*** Begin section ***

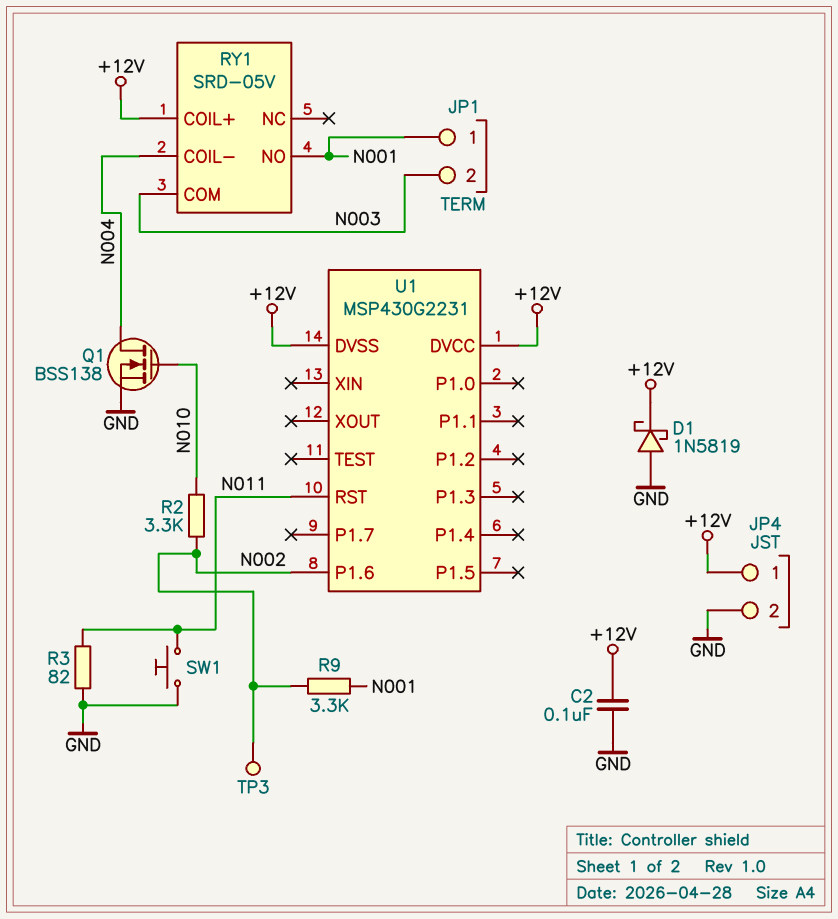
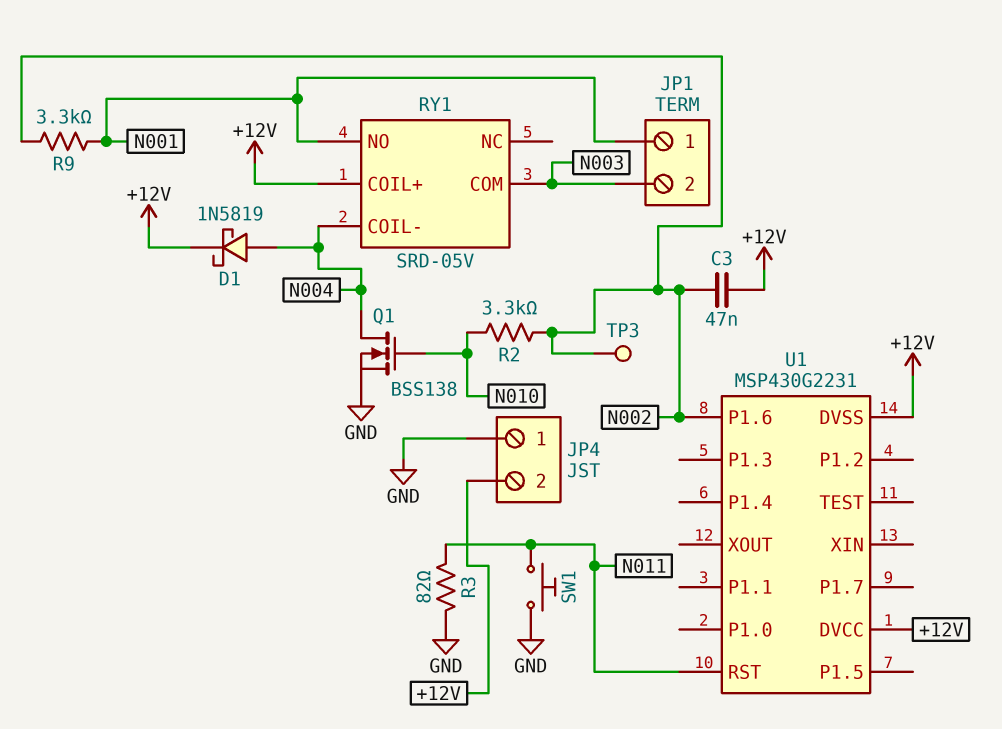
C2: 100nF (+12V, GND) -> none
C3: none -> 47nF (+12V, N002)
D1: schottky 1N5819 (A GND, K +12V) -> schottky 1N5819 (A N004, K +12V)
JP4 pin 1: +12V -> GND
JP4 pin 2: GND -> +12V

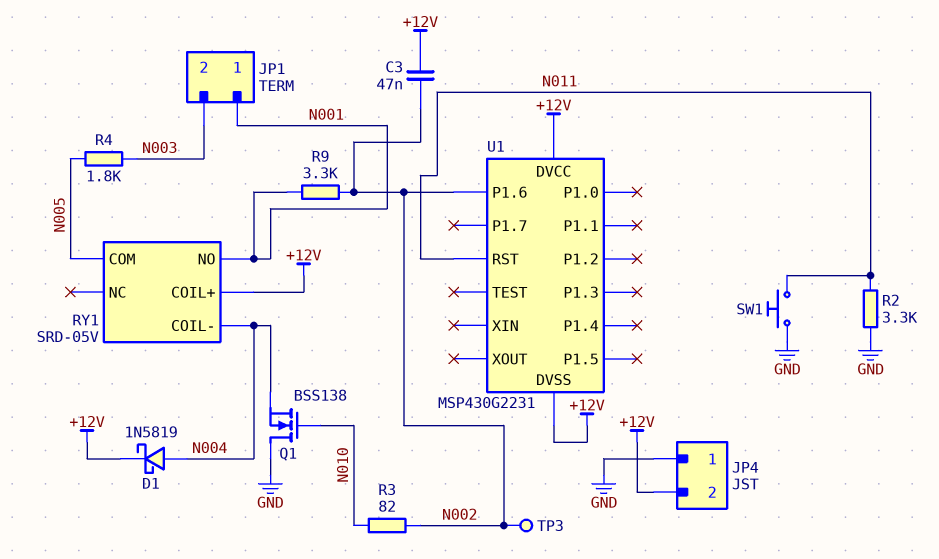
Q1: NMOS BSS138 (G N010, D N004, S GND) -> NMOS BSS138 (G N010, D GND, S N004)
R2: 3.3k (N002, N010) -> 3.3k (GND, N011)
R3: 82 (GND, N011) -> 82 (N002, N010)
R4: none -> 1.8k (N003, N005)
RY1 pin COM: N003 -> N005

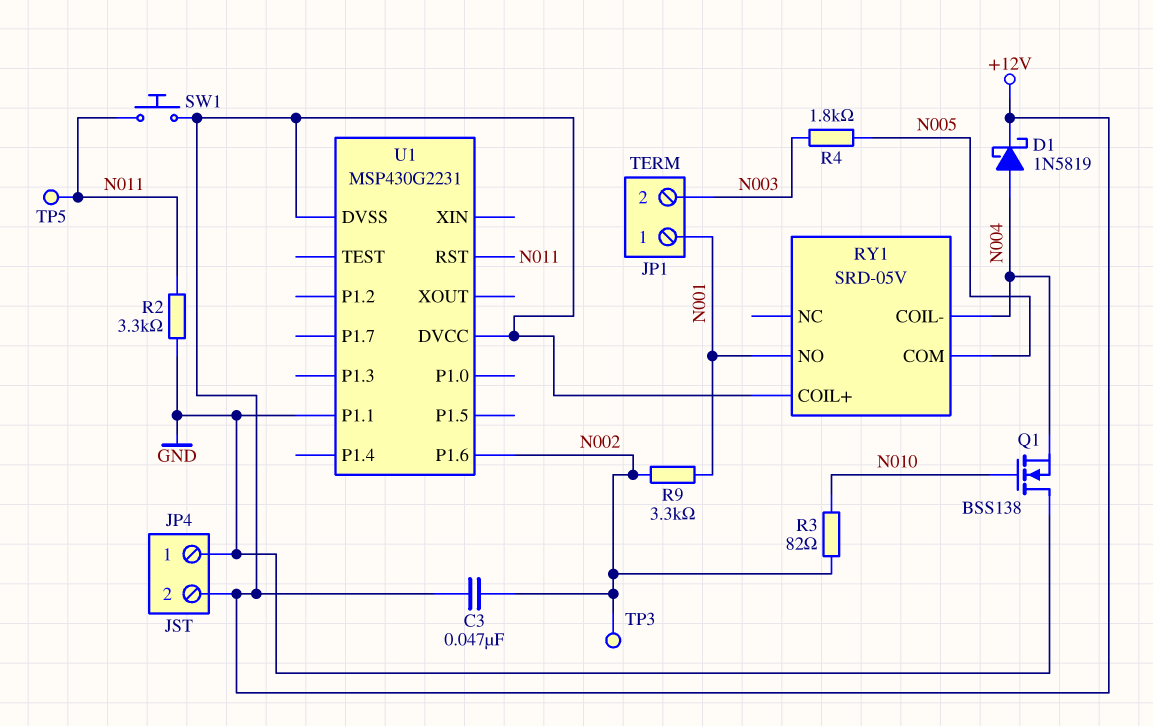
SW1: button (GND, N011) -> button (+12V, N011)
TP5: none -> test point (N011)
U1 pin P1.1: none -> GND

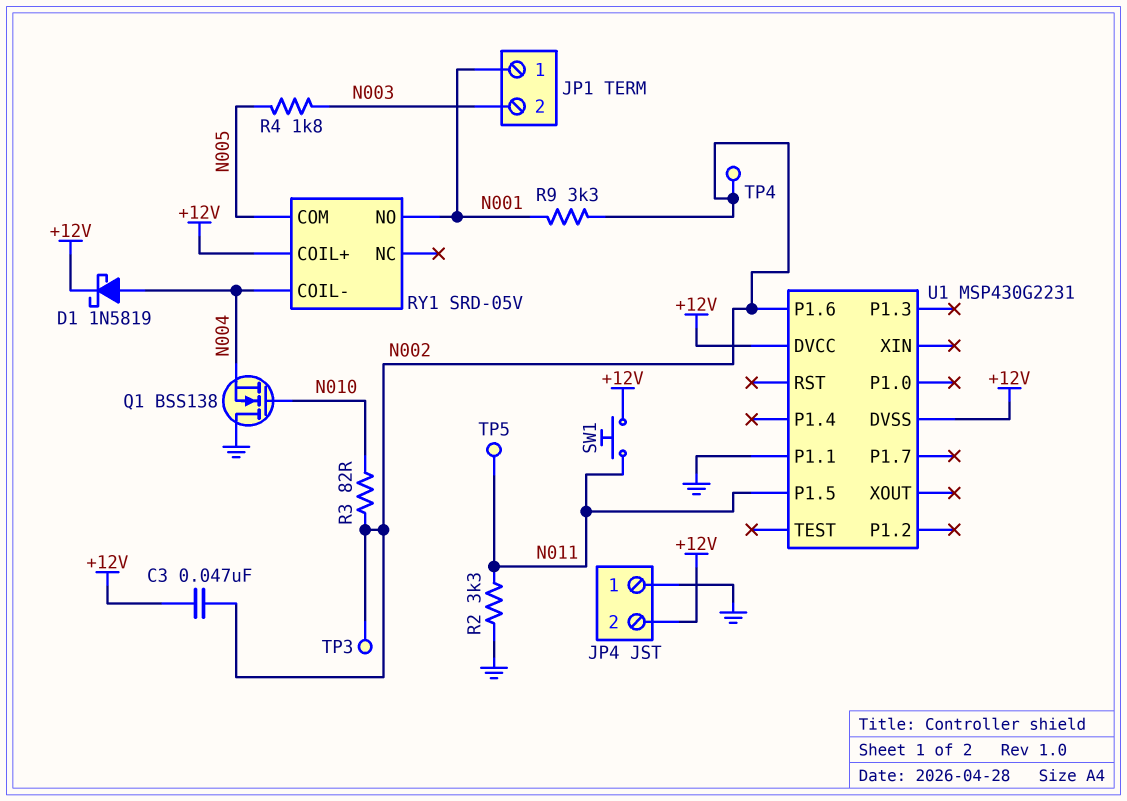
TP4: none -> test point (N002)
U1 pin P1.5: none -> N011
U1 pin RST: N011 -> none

*** End section ***

- _THE PROBLEM_
Write out every line from the entries where "point" appears.

- _TASK RESPONSE_
TP5: none -> test point (N011)
TP4: none -> test point (N002)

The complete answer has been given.